[Opening Data to process section]
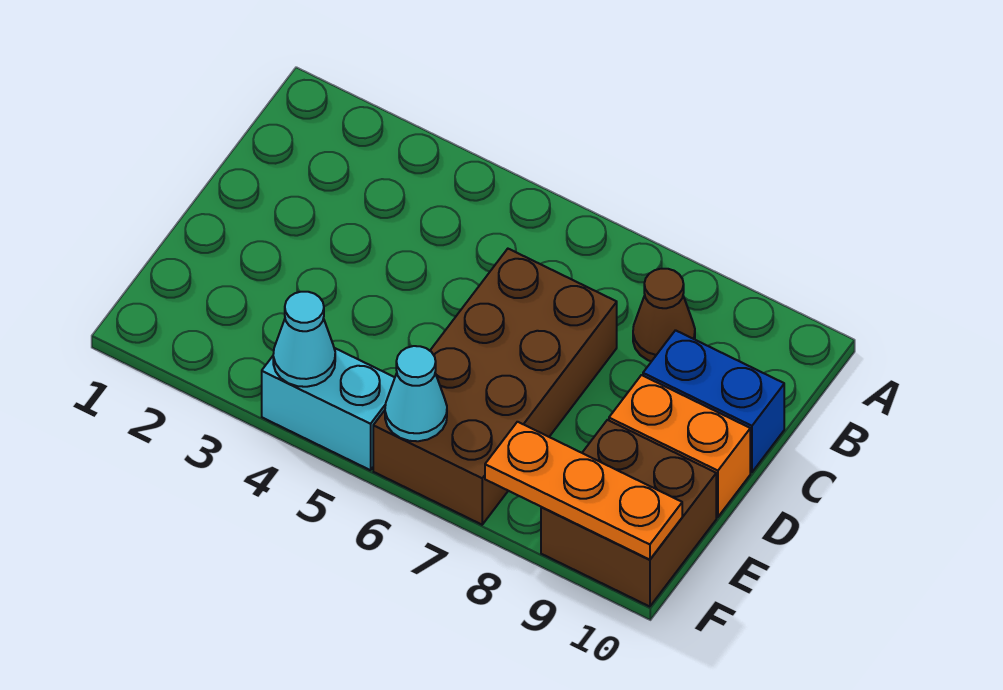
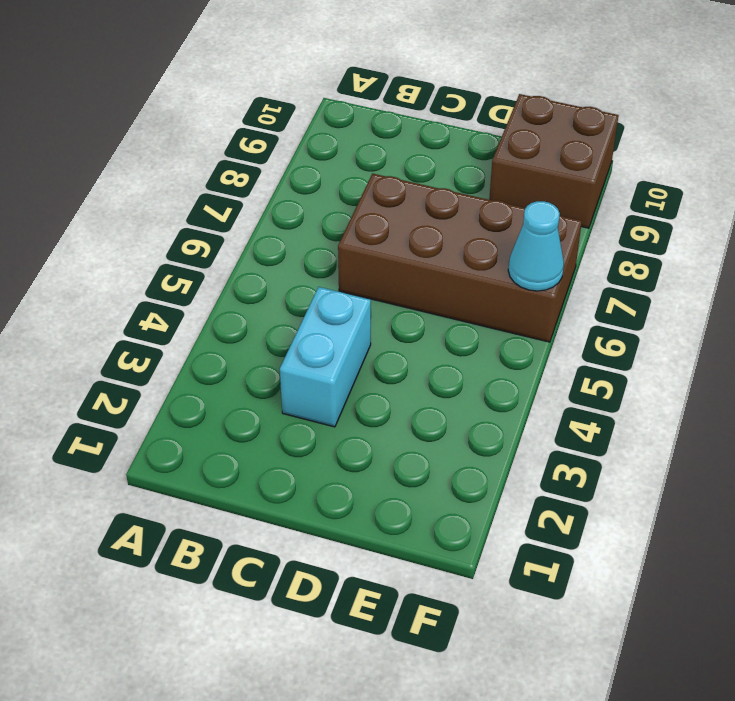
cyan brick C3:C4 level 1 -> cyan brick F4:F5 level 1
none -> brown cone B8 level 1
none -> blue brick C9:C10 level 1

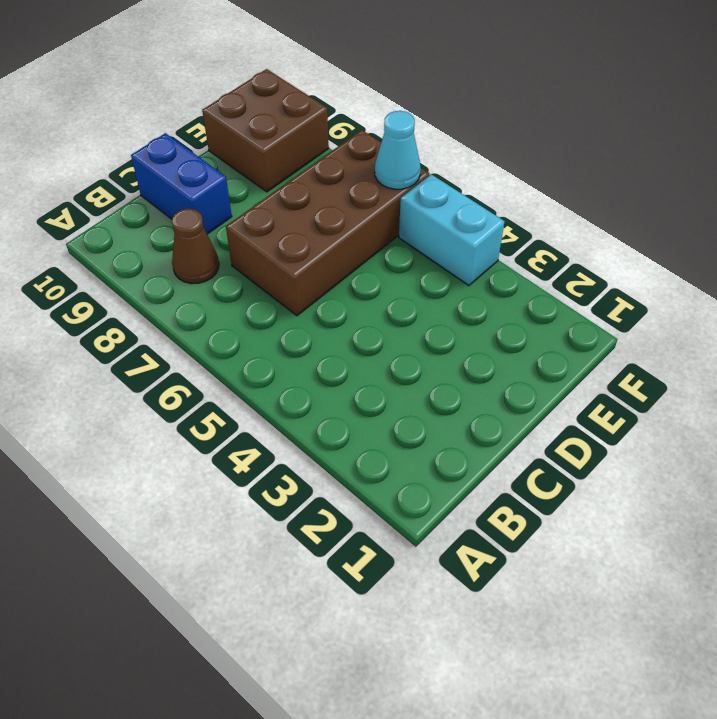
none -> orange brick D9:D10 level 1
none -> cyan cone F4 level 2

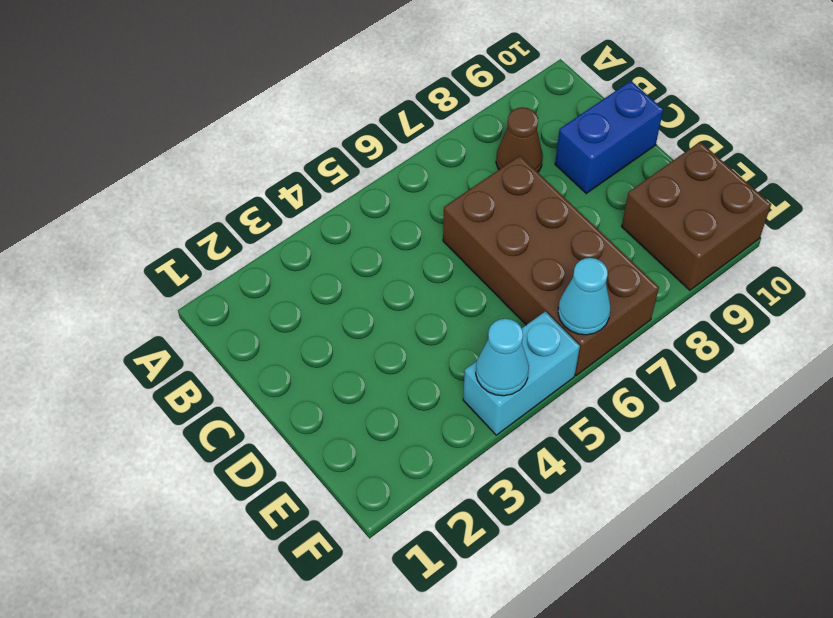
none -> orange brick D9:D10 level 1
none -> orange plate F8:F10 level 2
[Closing Data to process section]
_The task_
The entries above need to be repeated in full, word for word. Skip the images.

_Solution to this exercise_
cyan brick C3:C4 level 1 -> cyan brick F4:F5 level 1
none -> brown cone B8 level 1
none -> blue brick C9:C10 level 1

none -> orange brick D9:D10 level 1
none -> cyan cone F4 level 2

none -> orange brick D9:D10 level 1
none -> orange plate F8:F10 level 2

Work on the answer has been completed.